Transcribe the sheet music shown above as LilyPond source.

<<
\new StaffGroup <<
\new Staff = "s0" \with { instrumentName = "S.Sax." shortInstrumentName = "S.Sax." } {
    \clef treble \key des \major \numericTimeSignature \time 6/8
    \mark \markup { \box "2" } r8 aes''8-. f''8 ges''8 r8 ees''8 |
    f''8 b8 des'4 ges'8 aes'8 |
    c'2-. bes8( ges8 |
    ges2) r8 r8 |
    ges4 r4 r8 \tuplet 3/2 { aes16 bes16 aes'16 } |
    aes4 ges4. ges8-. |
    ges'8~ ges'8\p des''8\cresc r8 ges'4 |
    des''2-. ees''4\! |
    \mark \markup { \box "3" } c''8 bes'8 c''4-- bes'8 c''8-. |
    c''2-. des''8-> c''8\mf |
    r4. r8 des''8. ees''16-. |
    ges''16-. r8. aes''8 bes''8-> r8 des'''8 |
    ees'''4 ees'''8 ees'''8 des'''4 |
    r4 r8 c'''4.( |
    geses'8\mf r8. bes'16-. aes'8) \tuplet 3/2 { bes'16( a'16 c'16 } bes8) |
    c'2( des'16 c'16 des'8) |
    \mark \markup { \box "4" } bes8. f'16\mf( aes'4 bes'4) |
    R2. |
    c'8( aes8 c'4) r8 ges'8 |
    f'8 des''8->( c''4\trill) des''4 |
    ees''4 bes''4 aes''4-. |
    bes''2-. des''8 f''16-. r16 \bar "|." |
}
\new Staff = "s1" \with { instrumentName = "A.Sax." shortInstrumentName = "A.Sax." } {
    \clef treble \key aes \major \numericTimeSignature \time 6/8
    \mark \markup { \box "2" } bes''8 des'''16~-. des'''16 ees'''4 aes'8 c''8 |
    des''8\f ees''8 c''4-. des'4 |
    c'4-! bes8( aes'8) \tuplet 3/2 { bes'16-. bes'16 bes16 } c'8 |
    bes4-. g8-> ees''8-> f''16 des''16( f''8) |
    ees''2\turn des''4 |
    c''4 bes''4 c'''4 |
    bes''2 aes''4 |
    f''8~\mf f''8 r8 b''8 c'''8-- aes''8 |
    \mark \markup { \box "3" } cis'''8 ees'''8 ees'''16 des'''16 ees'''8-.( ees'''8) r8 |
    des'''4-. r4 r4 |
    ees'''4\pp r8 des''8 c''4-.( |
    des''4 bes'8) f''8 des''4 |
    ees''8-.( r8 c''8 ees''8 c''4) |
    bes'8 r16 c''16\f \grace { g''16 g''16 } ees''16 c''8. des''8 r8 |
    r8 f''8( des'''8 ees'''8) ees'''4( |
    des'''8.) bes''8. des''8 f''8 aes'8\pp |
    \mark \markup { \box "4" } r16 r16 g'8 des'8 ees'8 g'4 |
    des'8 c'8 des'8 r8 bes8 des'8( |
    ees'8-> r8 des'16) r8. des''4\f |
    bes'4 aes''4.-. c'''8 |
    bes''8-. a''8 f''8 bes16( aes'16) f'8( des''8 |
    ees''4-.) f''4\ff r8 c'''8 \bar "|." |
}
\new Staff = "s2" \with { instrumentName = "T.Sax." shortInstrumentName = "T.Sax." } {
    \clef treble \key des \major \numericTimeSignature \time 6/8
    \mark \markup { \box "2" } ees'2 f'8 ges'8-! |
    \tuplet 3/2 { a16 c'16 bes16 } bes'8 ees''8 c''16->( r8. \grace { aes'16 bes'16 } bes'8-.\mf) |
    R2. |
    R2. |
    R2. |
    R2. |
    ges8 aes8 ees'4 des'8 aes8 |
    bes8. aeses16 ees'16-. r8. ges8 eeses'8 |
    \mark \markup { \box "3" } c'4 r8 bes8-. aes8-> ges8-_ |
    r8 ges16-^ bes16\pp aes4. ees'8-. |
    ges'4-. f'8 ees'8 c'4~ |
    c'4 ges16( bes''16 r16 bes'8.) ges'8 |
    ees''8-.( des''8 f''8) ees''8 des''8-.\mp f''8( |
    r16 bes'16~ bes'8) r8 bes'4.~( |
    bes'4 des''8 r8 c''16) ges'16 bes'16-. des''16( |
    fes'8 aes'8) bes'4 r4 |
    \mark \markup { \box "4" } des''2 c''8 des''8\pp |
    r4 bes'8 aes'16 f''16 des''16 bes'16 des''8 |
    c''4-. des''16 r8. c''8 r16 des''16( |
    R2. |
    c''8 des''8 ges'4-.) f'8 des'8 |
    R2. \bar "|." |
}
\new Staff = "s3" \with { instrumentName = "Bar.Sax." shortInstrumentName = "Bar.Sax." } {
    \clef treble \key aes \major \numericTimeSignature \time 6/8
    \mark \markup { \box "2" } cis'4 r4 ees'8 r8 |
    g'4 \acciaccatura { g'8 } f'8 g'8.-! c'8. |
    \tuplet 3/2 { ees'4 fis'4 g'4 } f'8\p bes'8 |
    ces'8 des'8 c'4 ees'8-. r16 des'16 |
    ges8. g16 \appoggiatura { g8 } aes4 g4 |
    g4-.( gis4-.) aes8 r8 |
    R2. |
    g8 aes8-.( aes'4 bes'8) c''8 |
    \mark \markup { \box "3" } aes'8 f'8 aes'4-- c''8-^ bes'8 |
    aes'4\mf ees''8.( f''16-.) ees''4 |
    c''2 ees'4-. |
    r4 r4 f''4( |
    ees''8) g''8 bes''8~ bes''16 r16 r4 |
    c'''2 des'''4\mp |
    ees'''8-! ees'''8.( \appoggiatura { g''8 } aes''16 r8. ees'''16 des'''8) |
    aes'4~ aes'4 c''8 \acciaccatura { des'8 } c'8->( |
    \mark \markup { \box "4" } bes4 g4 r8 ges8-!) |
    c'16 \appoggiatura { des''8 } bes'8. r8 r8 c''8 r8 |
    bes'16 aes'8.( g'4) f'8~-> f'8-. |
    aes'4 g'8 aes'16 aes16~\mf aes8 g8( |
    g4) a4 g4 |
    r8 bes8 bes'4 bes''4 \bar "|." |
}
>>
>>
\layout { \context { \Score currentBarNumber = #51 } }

****************

- [GIVEN REQUEST]:
From the entries above, copy out each line that contains the string "appoggiatura".

- [EXERCISE RESPONSE]:
    ges8. g16 \appoggiatura { g8 } aes4 g4 |
    ees'''8-! ees'''8.( \appoggiatura { g''8 } aes''16 r8. ees'''16 des'''8) |
    c'16 \appoggiatura { des''8 } bes'8. r8 r8 c''8 r8 |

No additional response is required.